▶ [Task description] An exact copy of the entries below is required, with all pictures removed.
Records for the task section start
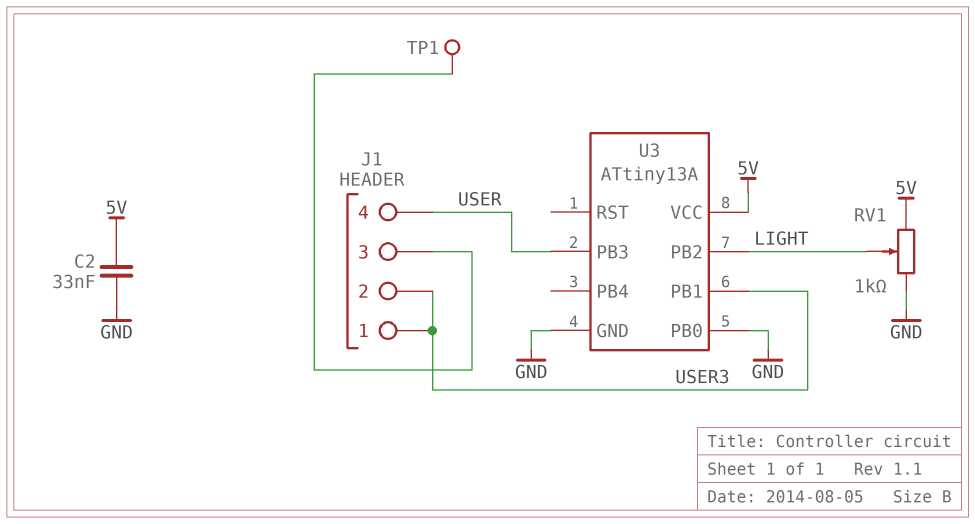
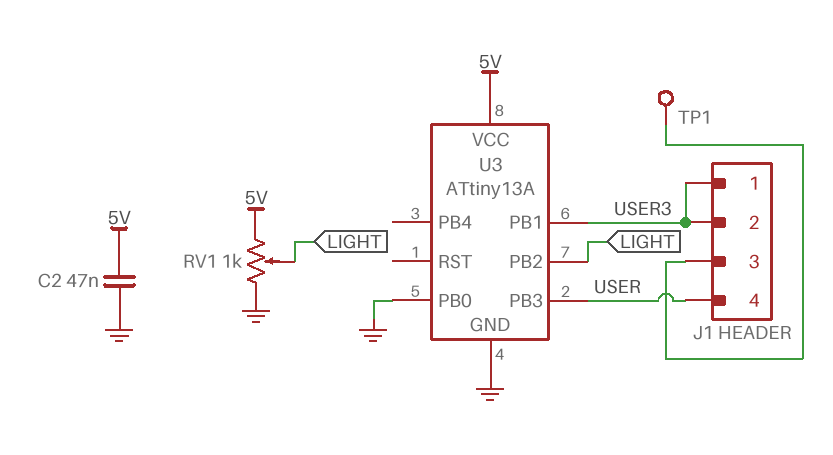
C2: 33nF (5V, GND) -> 47nF (5V, GND)

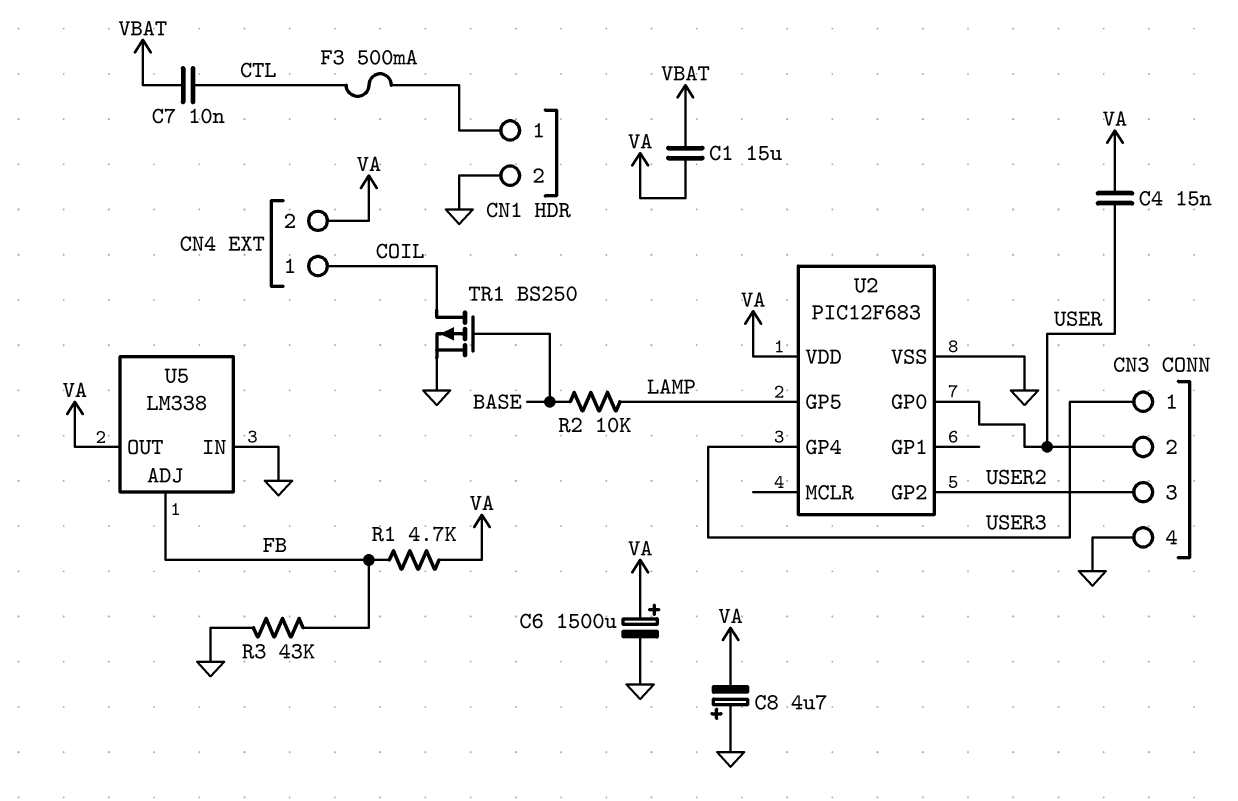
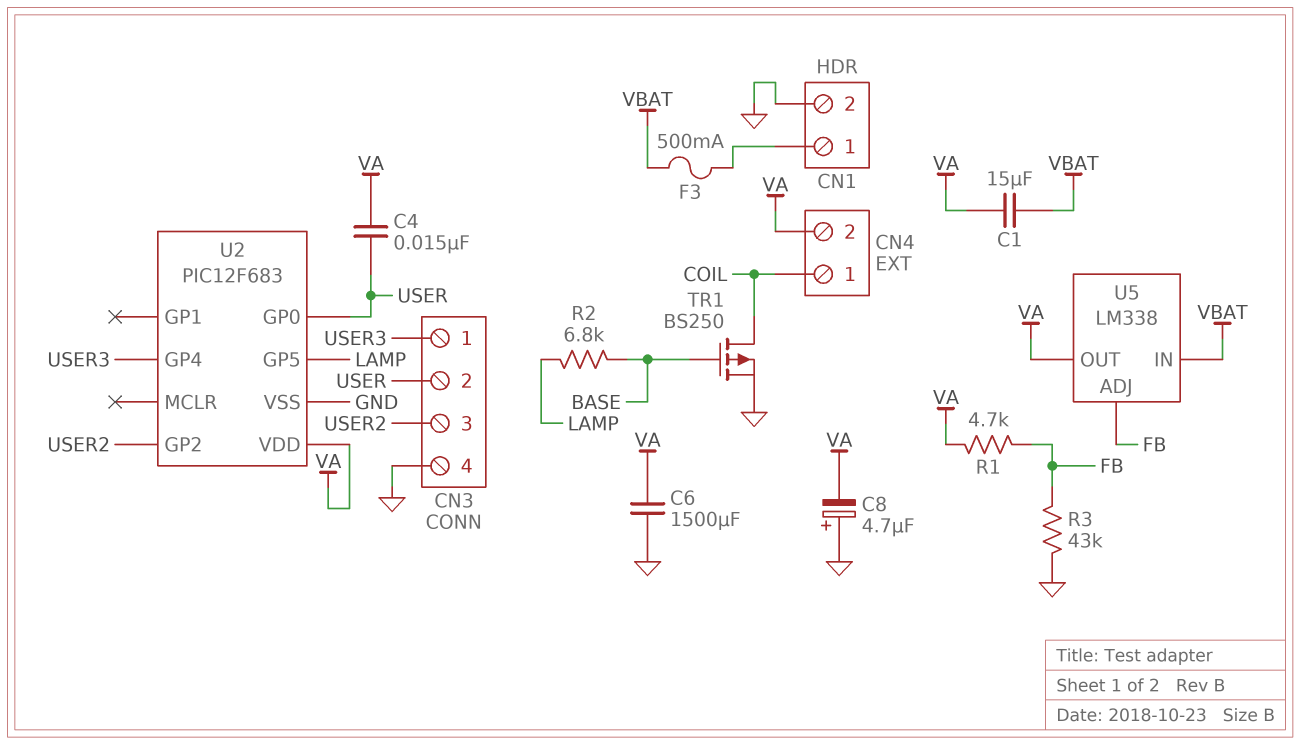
C6: 1500uF (plus VA, minus GND) -> 1500uF (GND, VA)
C7: 10nF (CTL, VBAT) -> none
F3: 500mA (CN1/1, CTL) -> 500mA (CN1/1, VBAT)
R2: 10k (BASE, LAMP) -> 6.8k (BASE, LAMP)
U5 pin IN: GND -> VBAT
Records for the task section end
▶ [Exercise answer]
C2: 33nF (5V, GND) -> 47nF (5V, GND)

C6: 1500uF (plus VA, minus GND) -> 1500uF (GND, VA)
C7: 10nF (CTL, VBAT) -> none
F3: 500mA (CN1/1, CTL) -> 500mA (CN1/1, VBAT)
R2: 10k (BASE, LAMP) -> 6.8k (BASE, LAMP)
U5 pin IN: GND -> VBAT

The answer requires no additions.